**EXERCISE OBJECTIVE**
The copy you give must match the listing below exactly and contain no pictures.

** Opening GIVEN DATA block **

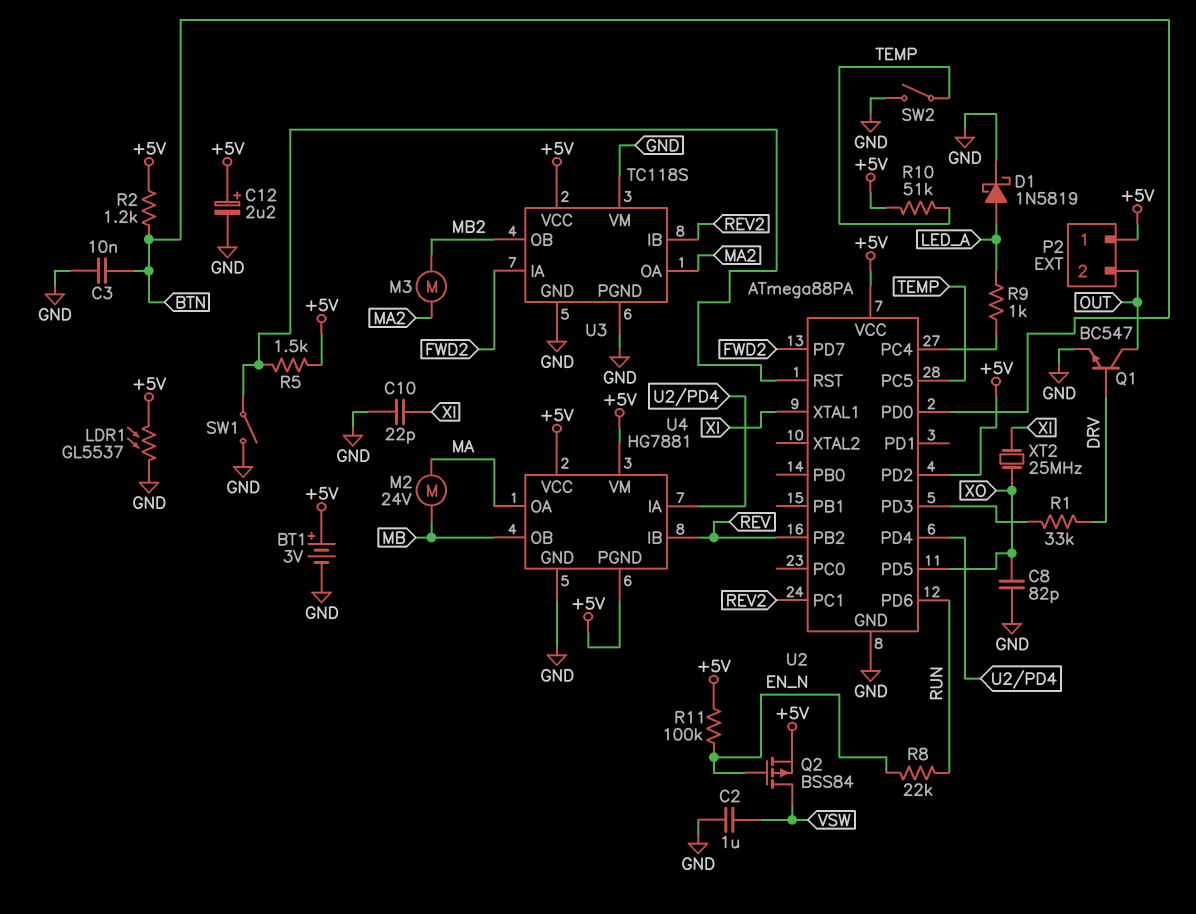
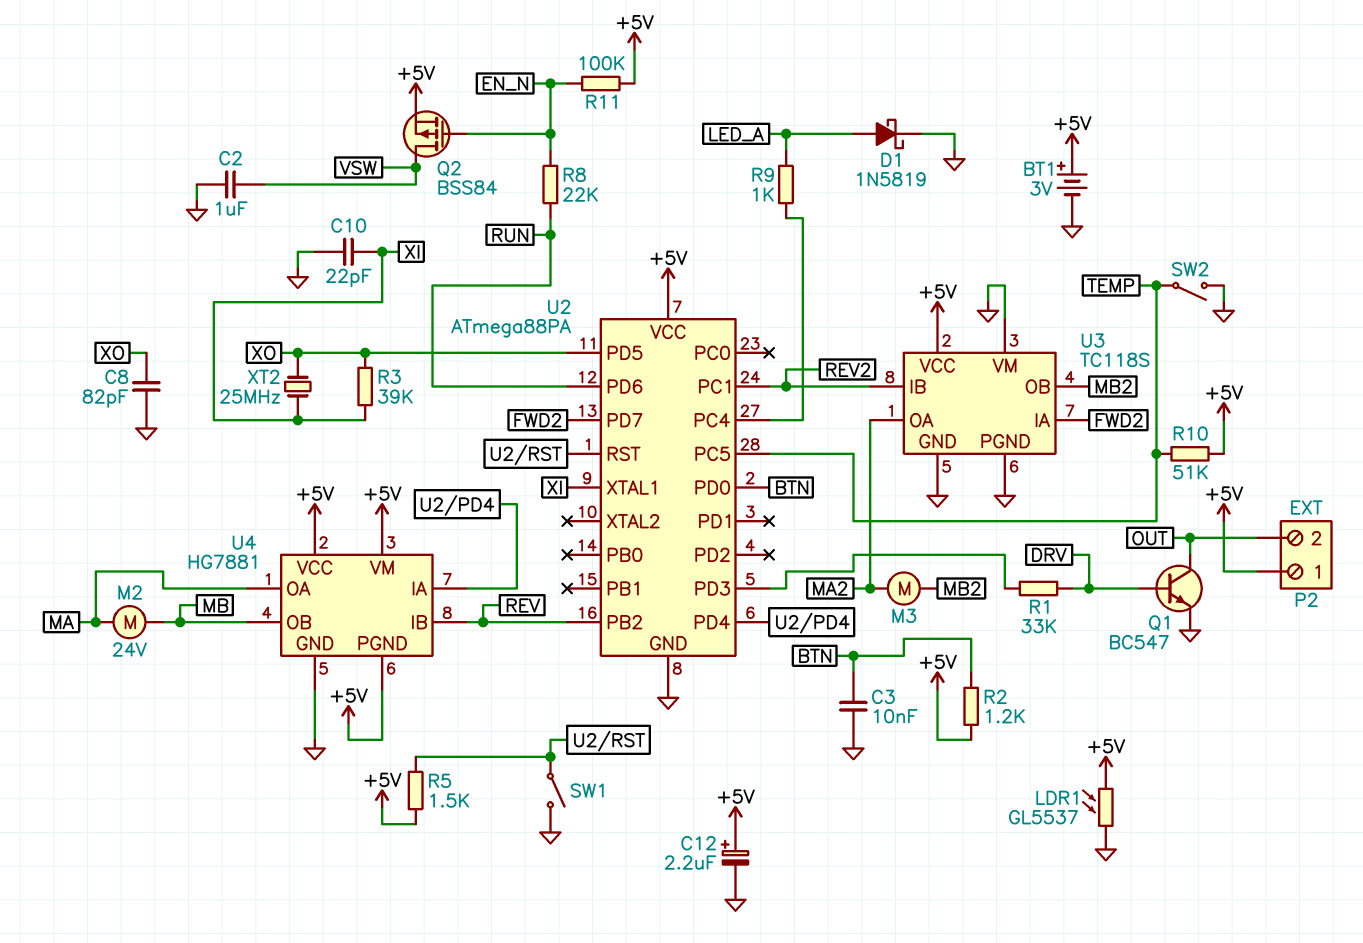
R3: none -> 39k (XI, XO)
U2 pin PD2: +5V -> none

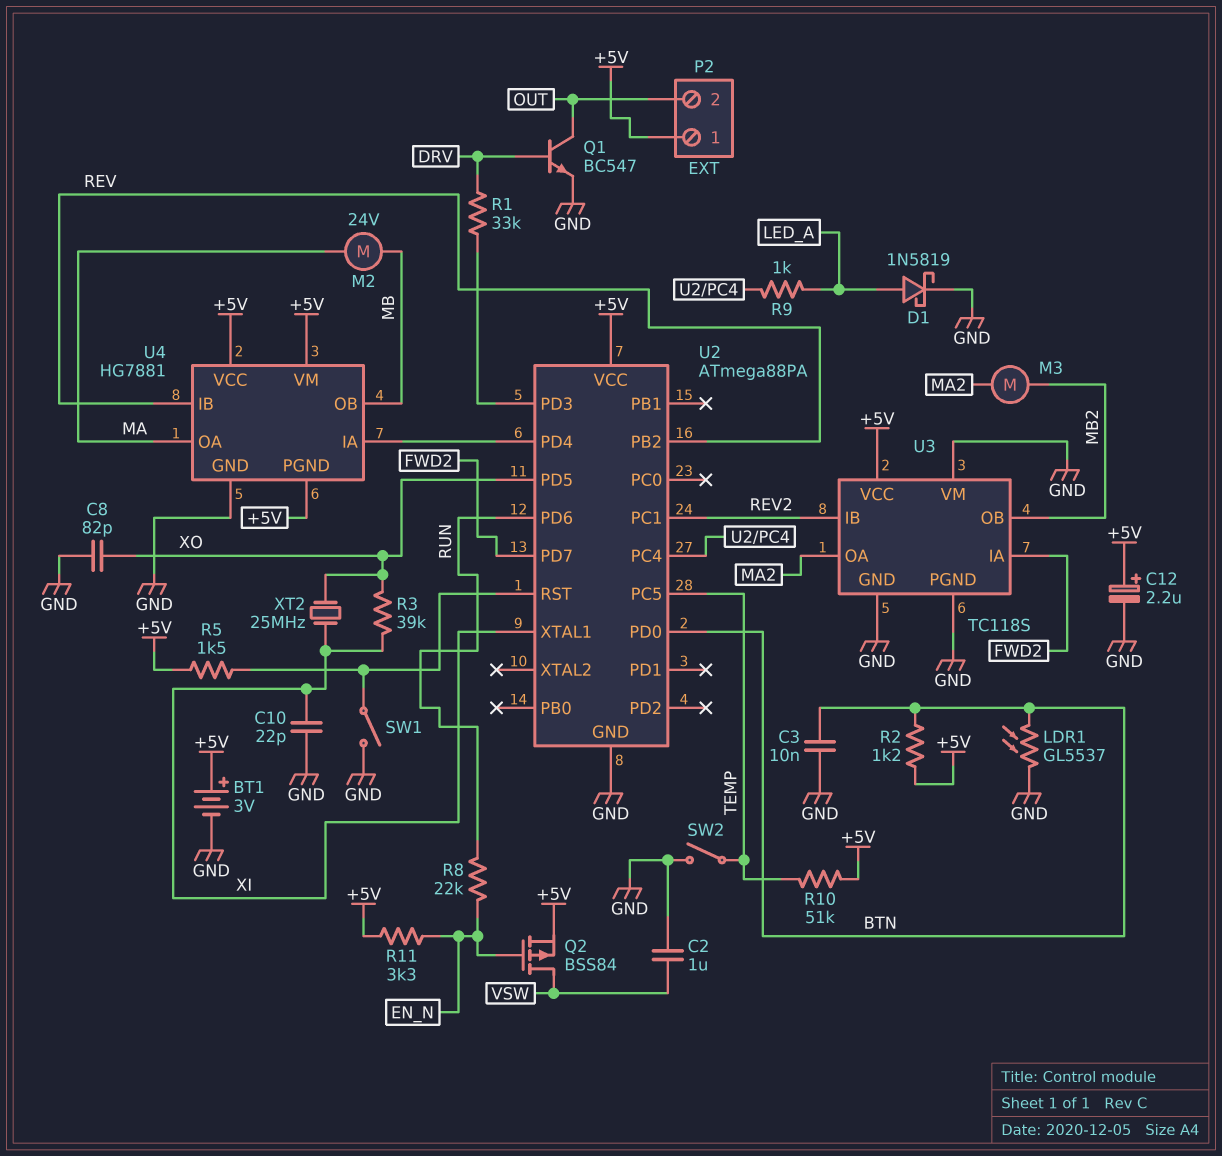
LDR1: GL5537 (+5V, GND) -> GL5537 (BTN, GND)
R11: 100k (+5V, EN_N) -> 3.3k (+5V, EN_N)

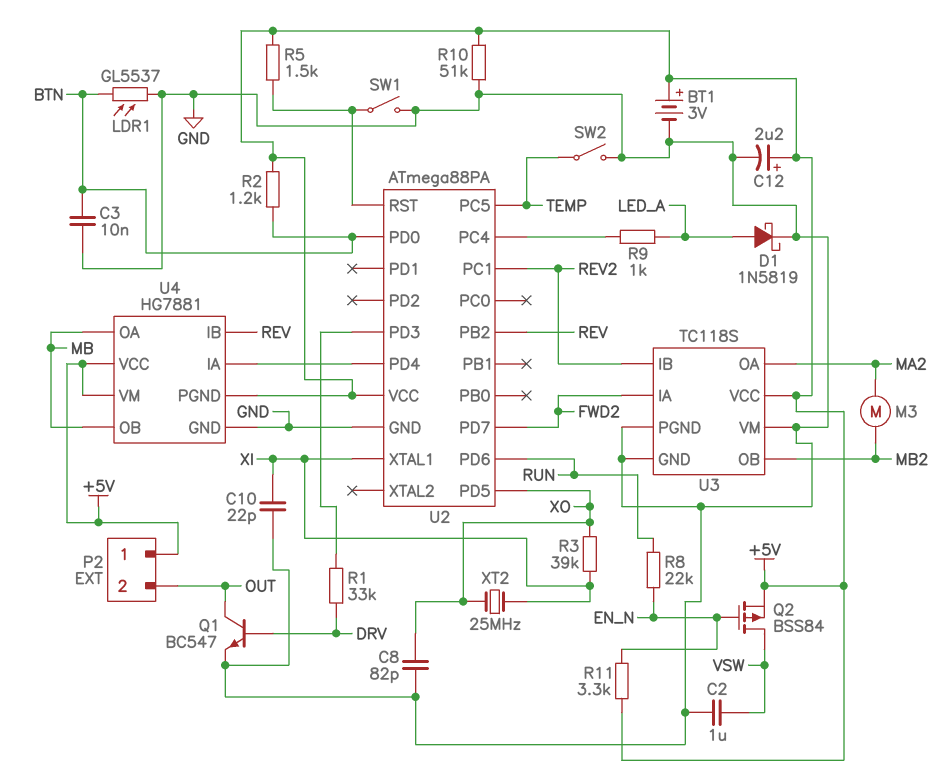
M2: motor 24V (MA, MB) -> none
R10: 51k (+5V, TEMP) -> 51k (+5V, GND)
U4 pin OA: MA -> MB

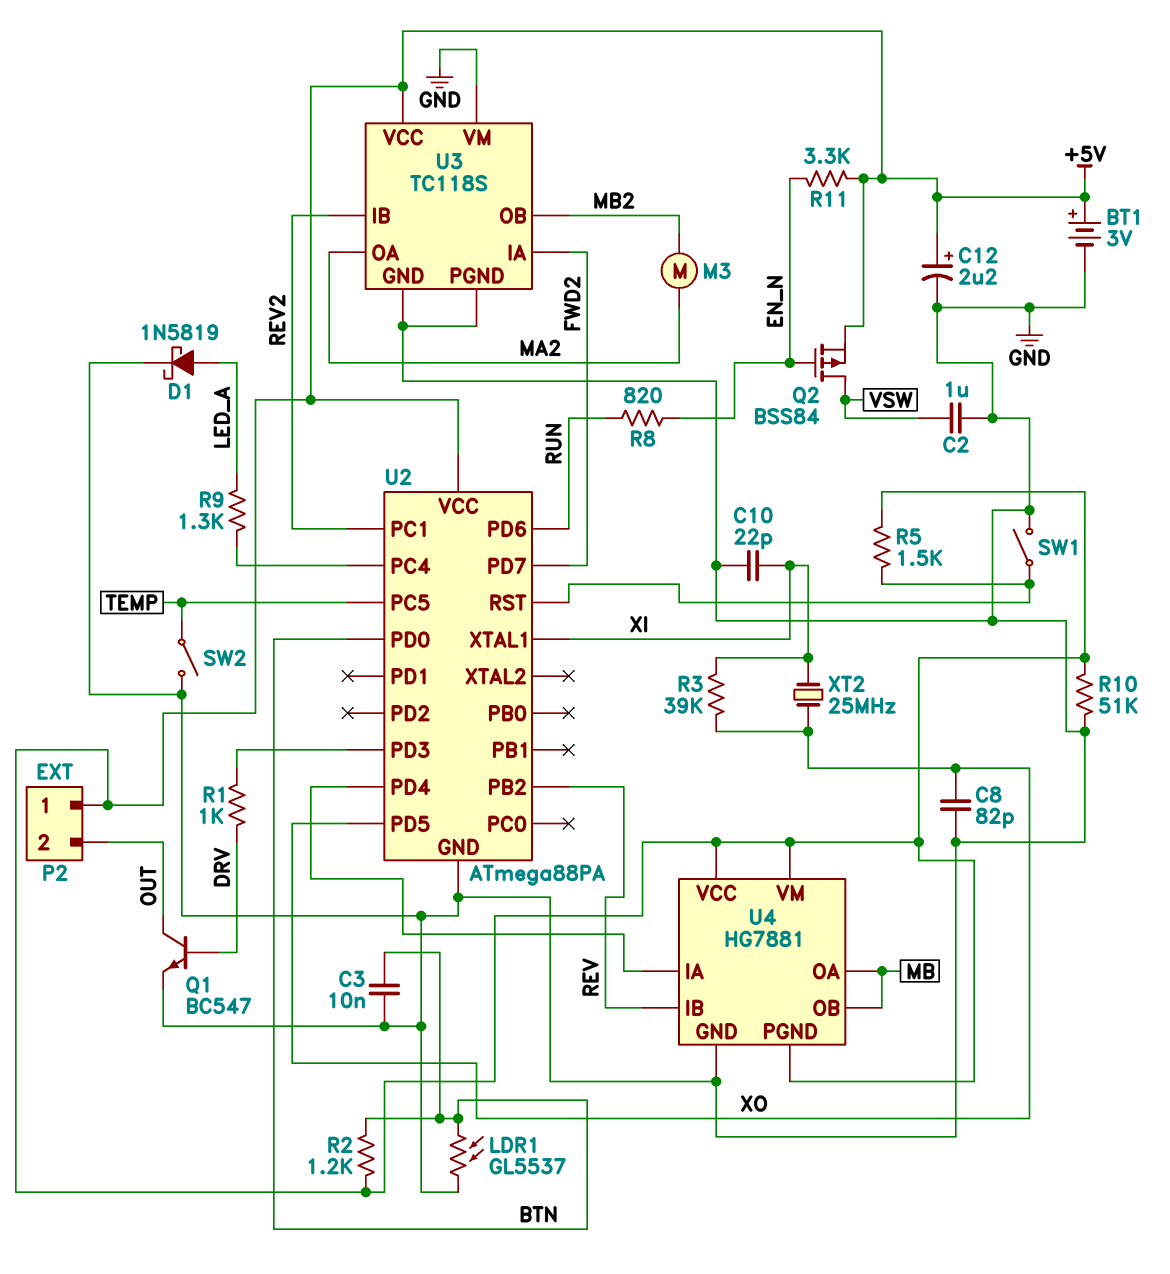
R1: 33k (DRV, U2/PD3) -> 1k (DRV, U2/PD3)
R8: 22k (EN_N, RUN) -> 820 (EN_N, RUN)
R9: 1k (LED_A, U2/PC4) -> 1.3k (LED_A, U2/PC4)

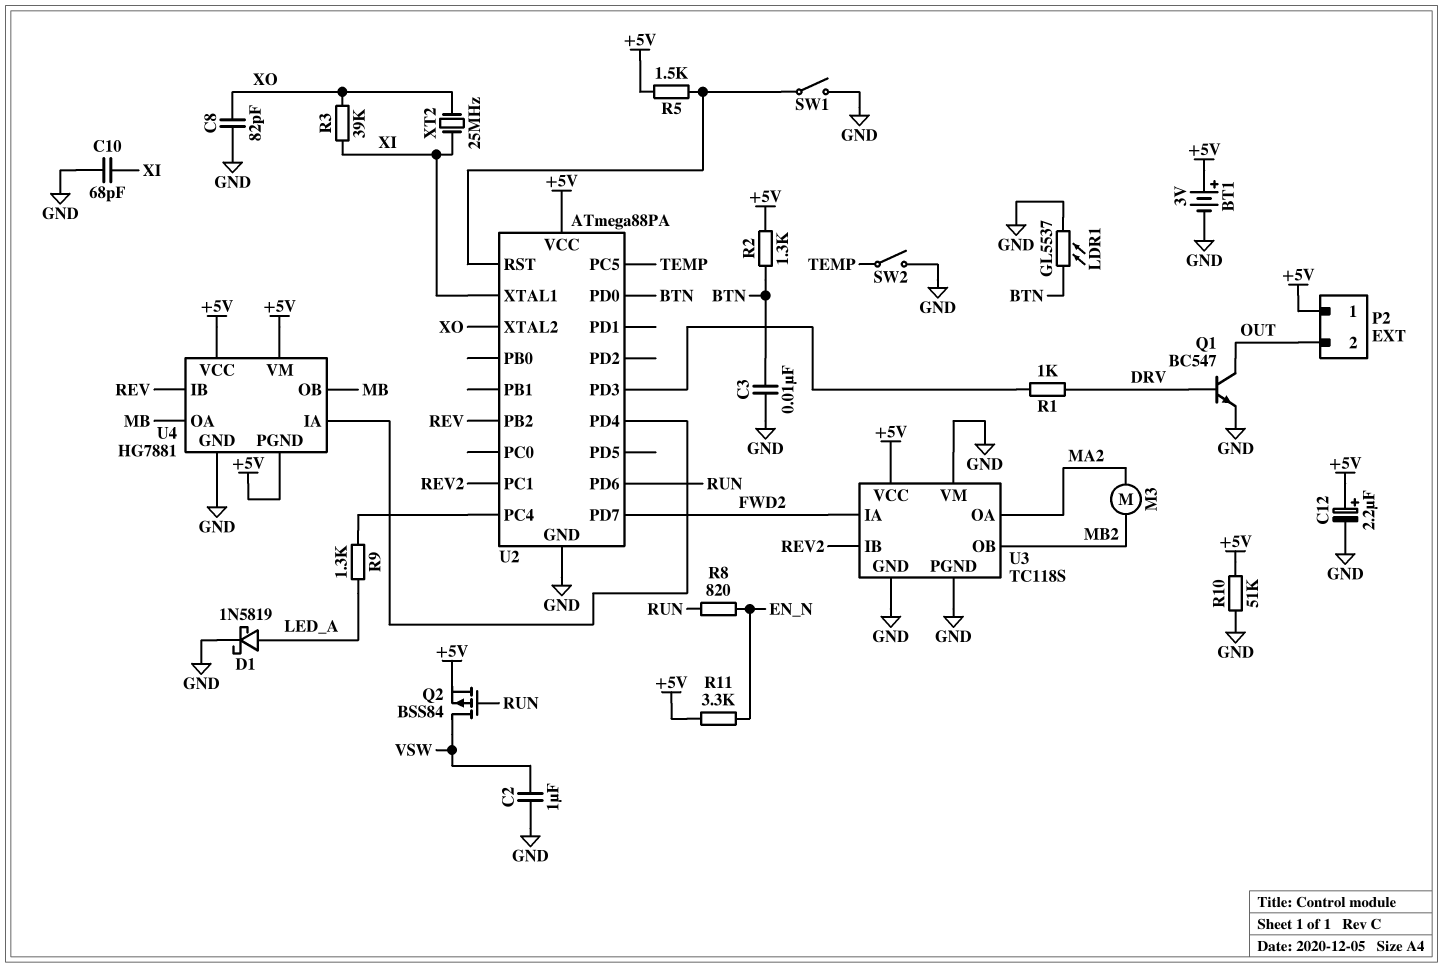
C10: 22pF (GND, XI) -> 68pF (GND, XI)
Q2: PMOS BSS84 (G EN_N, D VSW, S +5V) -> PMOS BSS84 (G RUN, D VSW, S +5V)
R2: 1.2k (+5V, BTN) -> 1.3k (+5V, BTN)
U2 pin PD5: XO -> none
U2 pin XTAL2: none -> XO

** Closing GIVEN DATA block **

**YOUR SOLUTION**
R3: none -> 39k (XI, XO)
U2 pin PD2: +5V -> none

LDR1: GL5537 (+5V, GND) -> GL5537 (BTN, GND)
R11: 100k (+5V, EN_N) -> 3.3k (+5V, EN_N)

M2: motor 24V (MA, MB) -> none
R10: 51k (+5V, TEMP) -> 51k (+5V, GND)
U4 pin OA: MA -> MB

R1: 33k (DRV, U2/PD3) -> 1k (DRV, U2/PD3)
R8: 22k (EN_N, RUN) -> 820 (EN_N, RUN)
R9: 1k (LED_A, U2/PC4) -> 1.3k (LED_A, U2/PC4)

C10: 22pF (GND, XI) -> 68pF (GND, XI)
Q2: PMOS BSS84 (G EN_N, D VSW, S +5V) -> PMOS BSS84 (G RUN, D VSW, S +5V)
R2: 1.2k (+5V, BTN) -> 1.3k (+5V, BTN)
U2 pin PD5: XO -> none
U2 pin XTAL2: none -> XO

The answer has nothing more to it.